What you will do: Within this listing, how many lines include the word "round"? Only the number should be given.
Start of Block
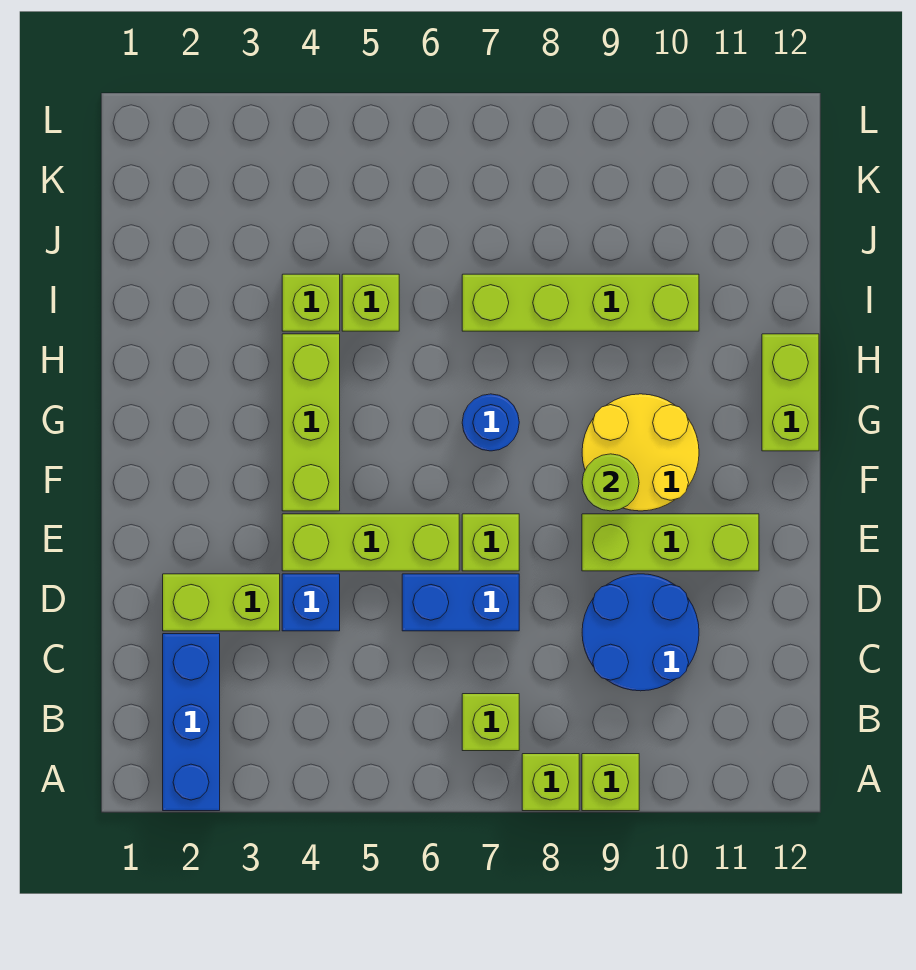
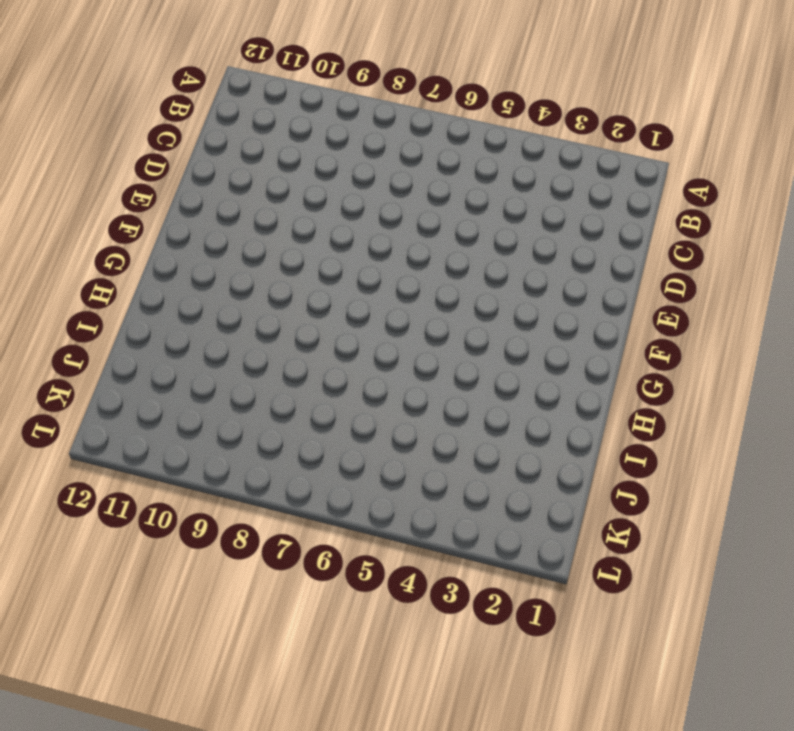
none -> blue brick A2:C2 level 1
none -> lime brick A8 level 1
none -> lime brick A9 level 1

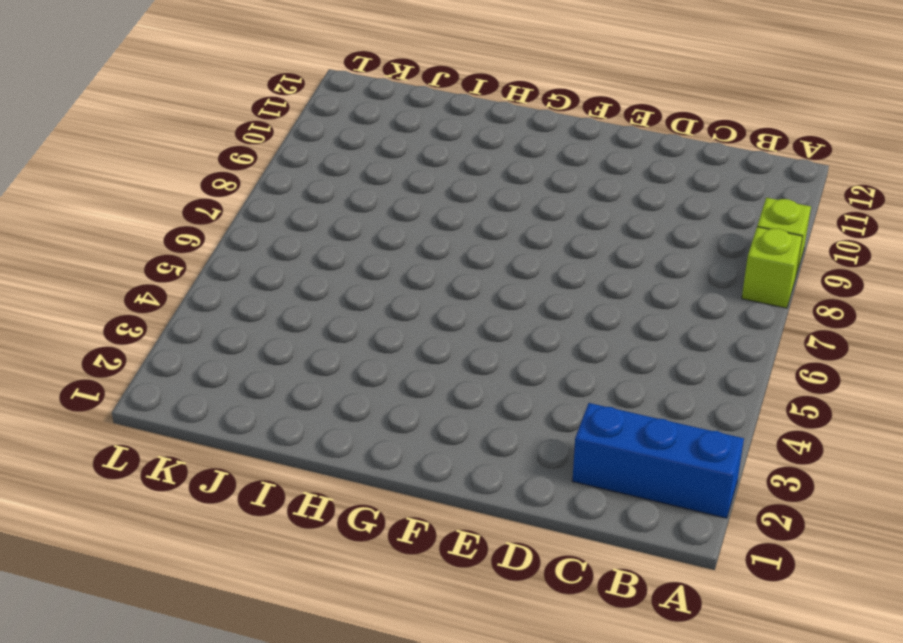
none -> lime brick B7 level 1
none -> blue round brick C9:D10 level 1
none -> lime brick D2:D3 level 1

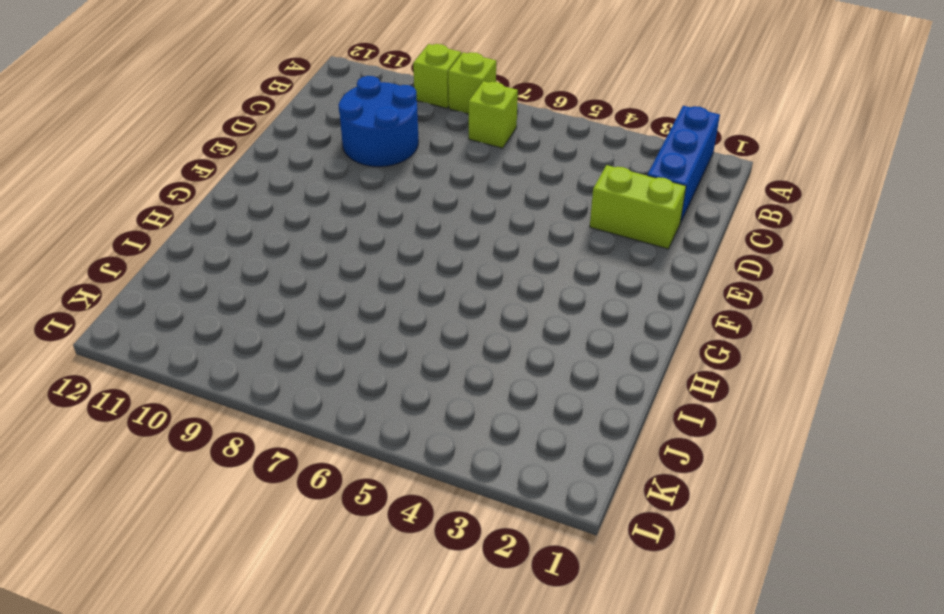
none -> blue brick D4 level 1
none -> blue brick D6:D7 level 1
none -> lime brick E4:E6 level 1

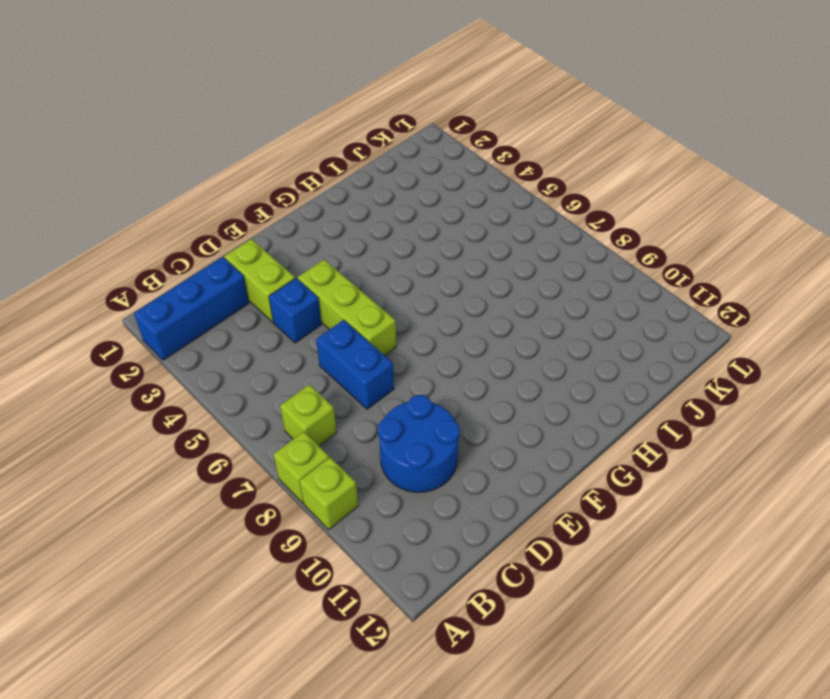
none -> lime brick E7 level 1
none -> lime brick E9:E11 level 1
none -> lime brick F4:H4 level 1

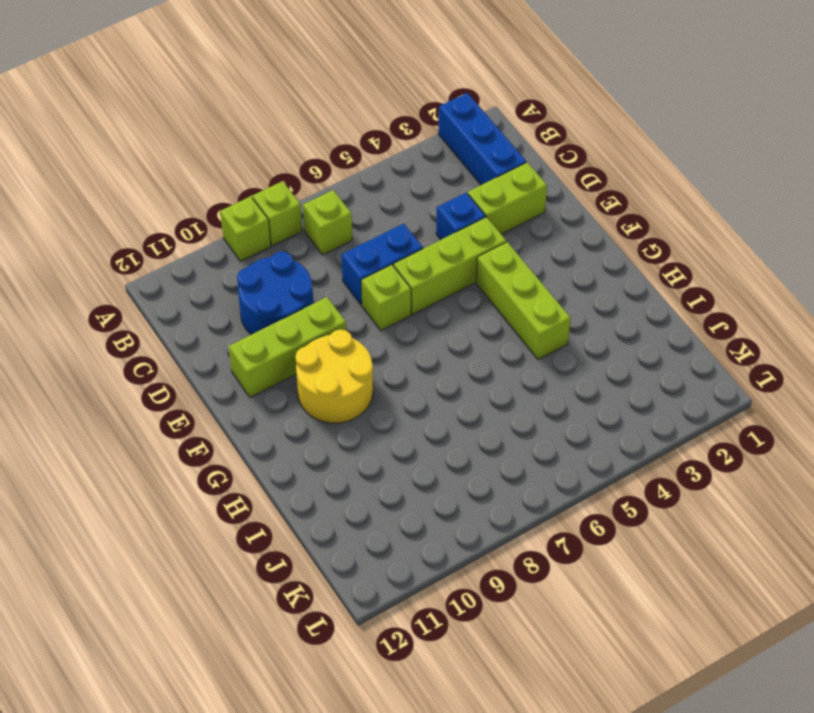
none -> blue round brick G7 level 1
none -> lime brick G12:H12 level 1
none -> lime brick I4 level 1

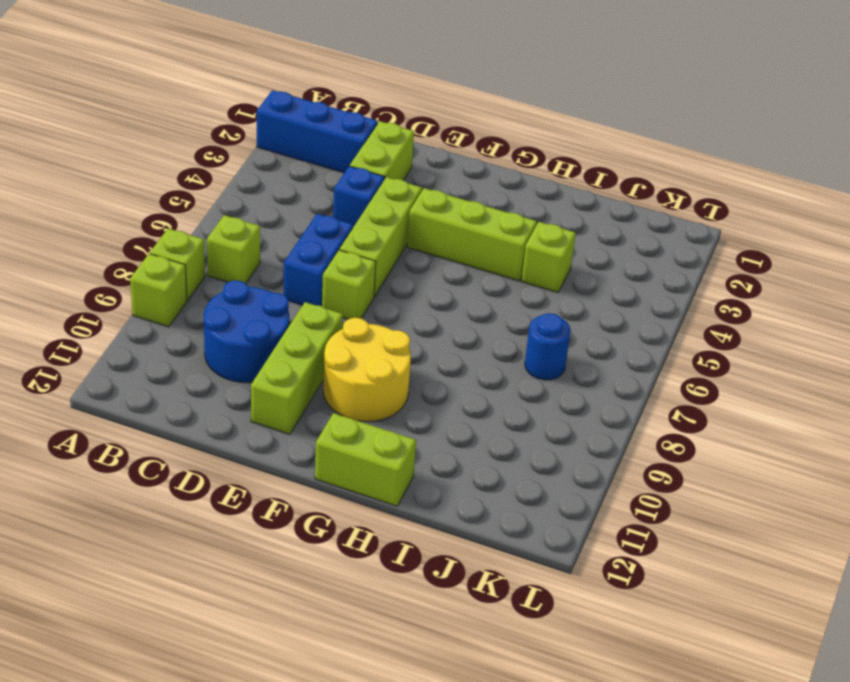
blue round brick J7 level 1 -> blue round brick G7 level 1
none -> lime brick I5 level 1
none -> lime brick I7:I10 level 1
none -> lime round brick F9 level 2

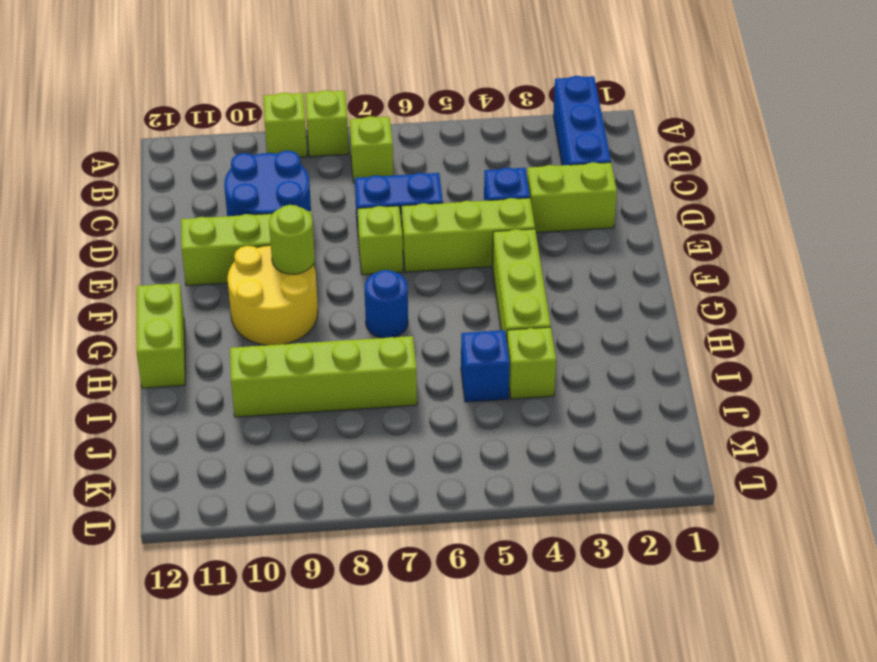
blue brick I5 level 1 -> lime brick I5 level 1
End of Block
Start of Block
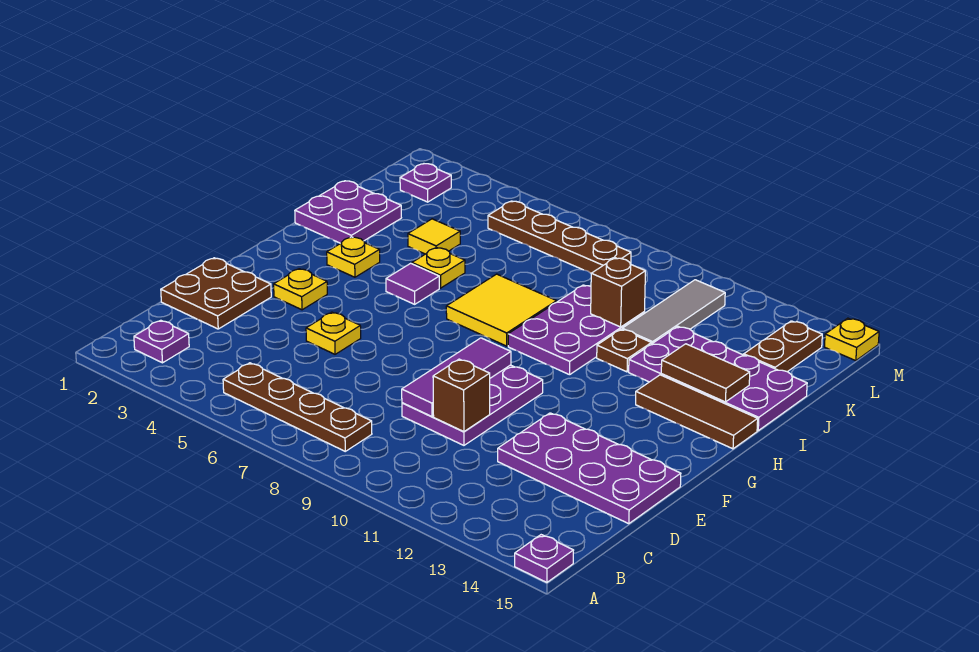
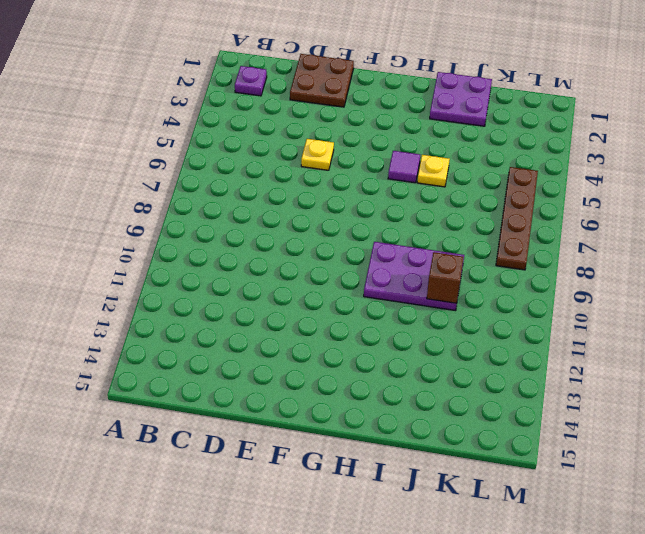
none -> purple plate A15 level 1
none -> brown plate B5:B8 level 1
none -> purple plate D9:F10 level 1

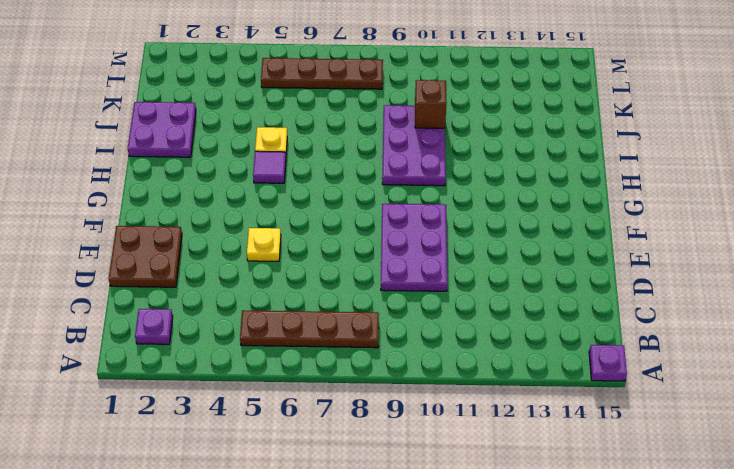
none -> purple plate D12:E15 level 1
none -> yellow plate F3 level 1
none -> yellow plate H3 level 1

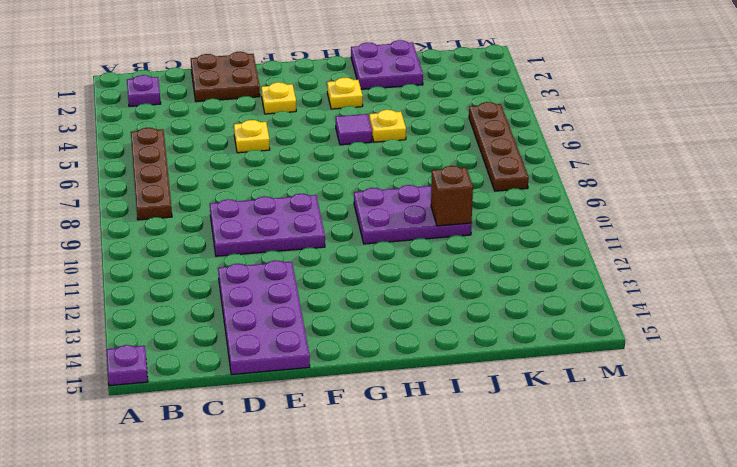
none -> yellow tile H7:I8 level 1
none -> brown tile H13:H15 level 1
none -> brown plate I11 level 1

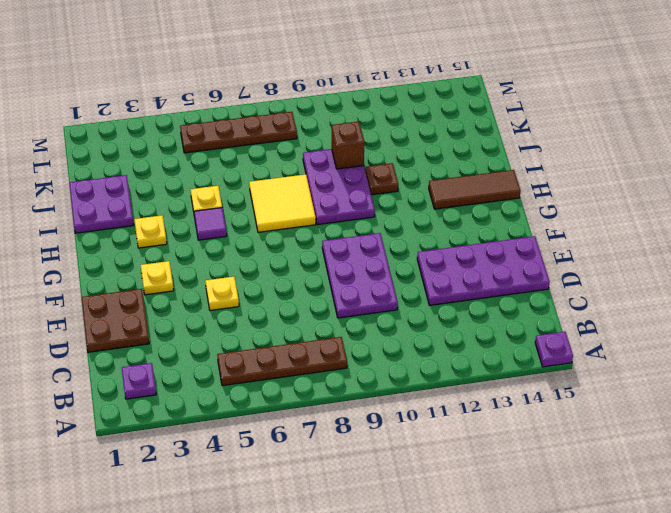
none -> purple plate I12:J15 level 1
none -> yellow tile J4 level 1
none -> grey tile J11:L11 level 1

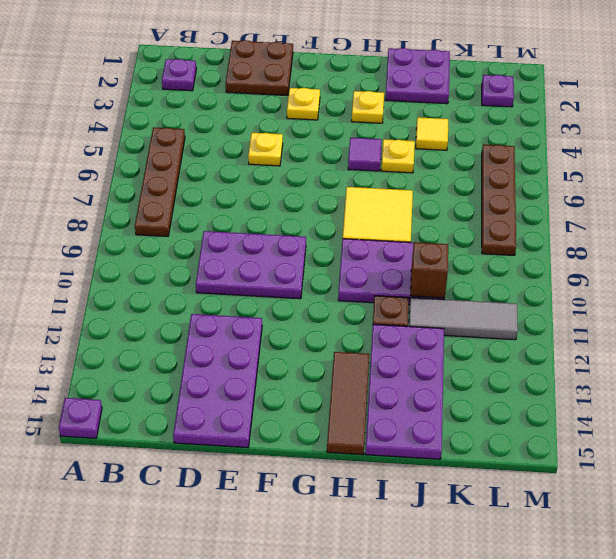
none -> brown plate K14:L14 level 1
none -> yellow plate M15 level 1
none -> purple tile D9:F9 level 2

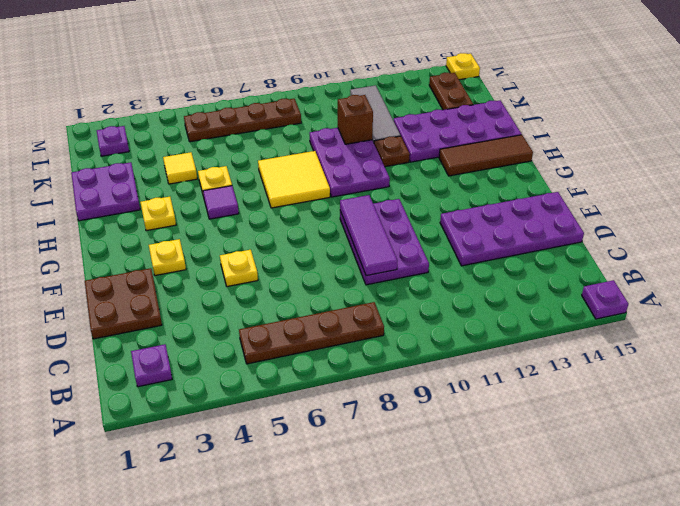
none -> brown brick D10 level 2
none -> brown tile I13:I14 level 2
End of Block
Solution for this task: 4